# Problem to solve
Copy, word for word, the lines of the listing below from the line with "S1: button (GND, NET7) -> switch (GND, NET7)" up to and including the line with "D1: zener 18V (A +9V, K NET7) -> none". Drop the pictures.

# Input records
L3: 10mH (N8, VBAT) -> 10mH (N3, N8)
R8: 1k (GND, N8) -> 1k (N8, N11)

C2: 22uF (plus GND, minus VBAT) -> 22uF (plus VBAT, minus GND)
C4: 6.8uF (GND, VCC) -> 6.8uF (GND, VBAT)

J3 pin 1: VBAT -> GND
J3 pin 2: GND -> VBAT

==

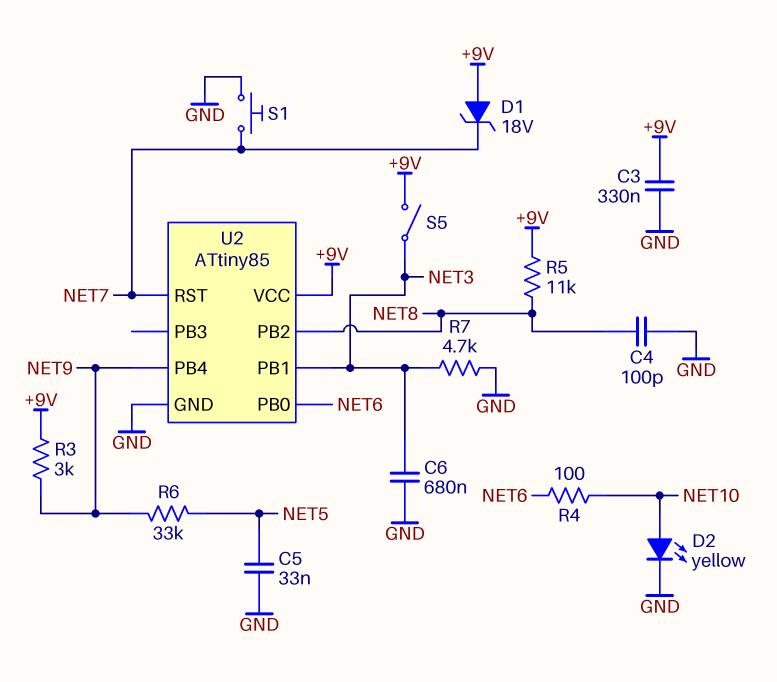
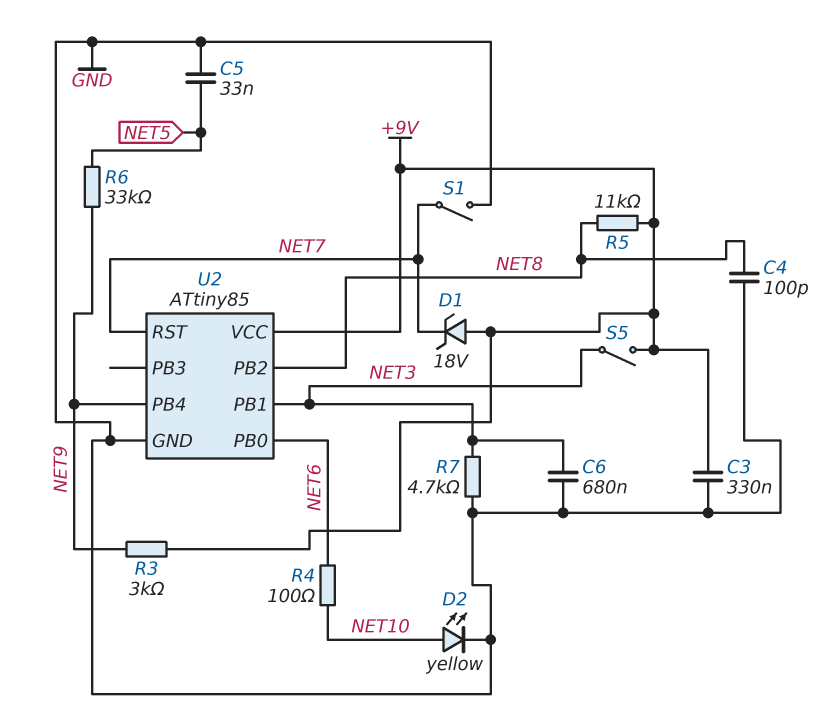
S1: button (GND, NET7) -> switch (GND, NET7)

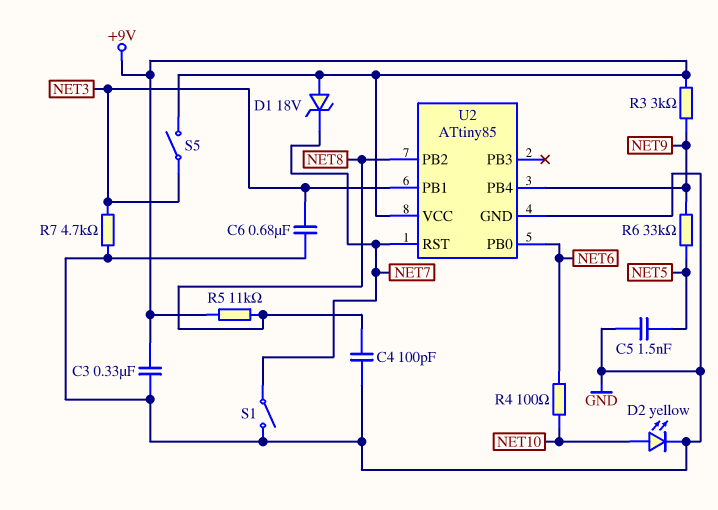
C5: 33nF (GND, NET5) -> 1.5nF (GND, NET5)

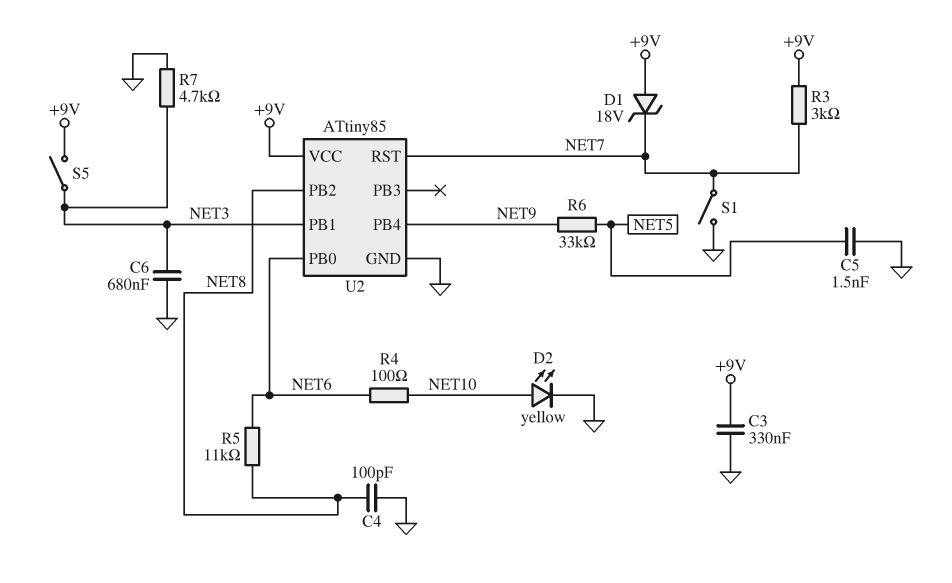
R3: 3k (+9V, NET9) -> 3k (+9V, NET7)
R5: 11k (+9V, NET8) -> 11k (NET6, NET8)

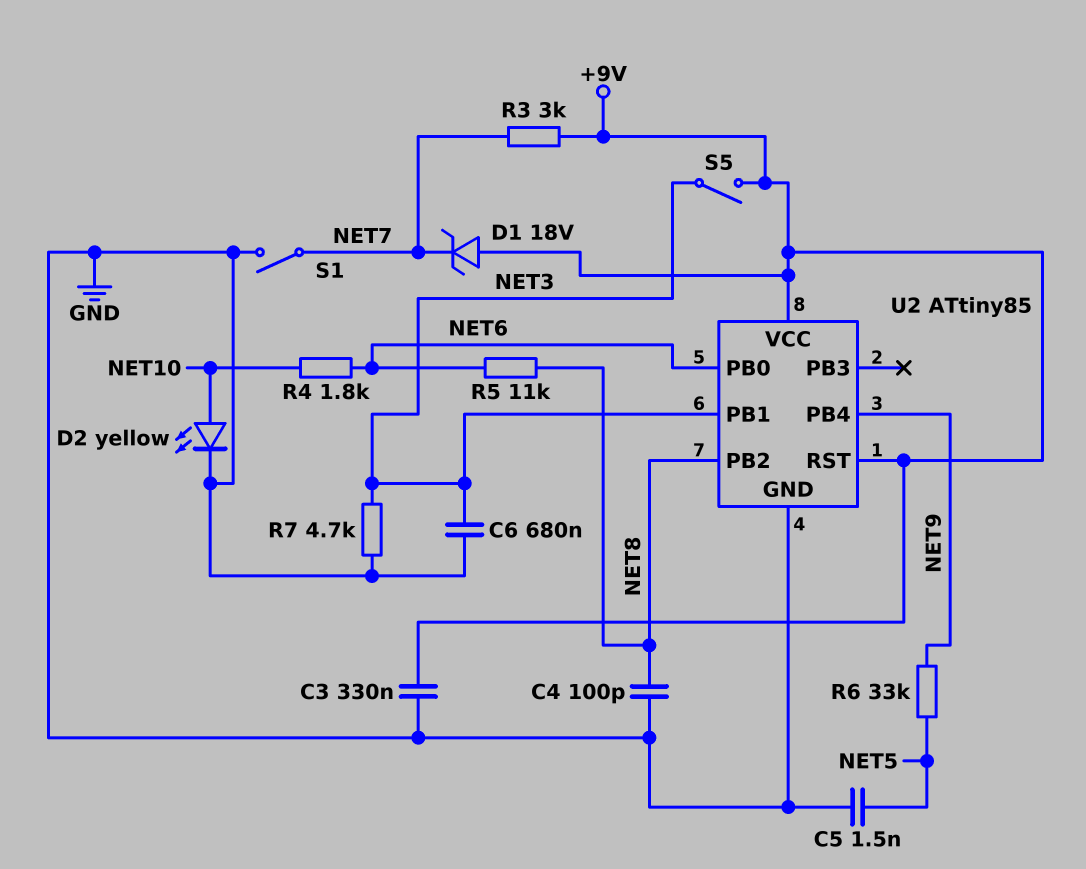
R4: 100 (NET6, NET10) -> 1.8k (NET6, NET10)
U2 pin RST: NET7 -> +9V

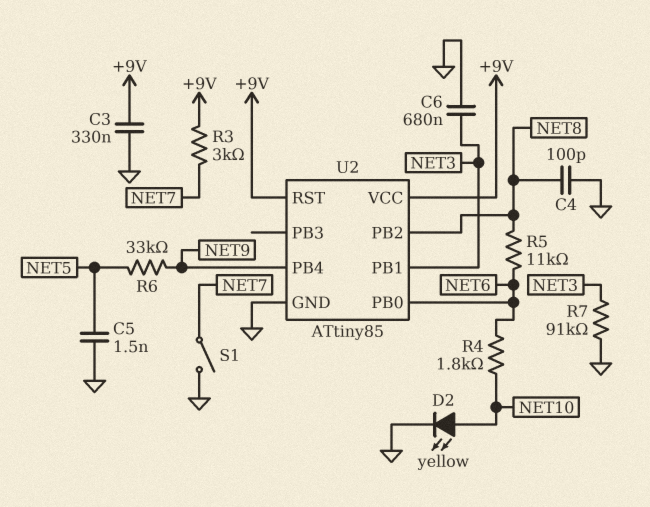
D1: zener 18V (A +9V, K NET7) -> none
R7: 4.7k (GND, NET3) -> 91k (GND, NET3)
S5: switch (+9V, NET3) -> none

# Task result
S1: button (GND, NET7) -> switch (GND, NET7)

C5: 33nF (GND, NET5) -> 1.5nF (GND, NET5)

R3: 3k (+9V, NET9) -> 3k (+9V, NET7)
R5: 11k (+9V, NET8) -> 11k (NET6, NET8)

R4: 100 (NET6, NET10) -> 1.8k (NET6, NET10)
U2 pin RST: NET7 -> +9V

D1: zener 18V (A +9V, K NET7) -> none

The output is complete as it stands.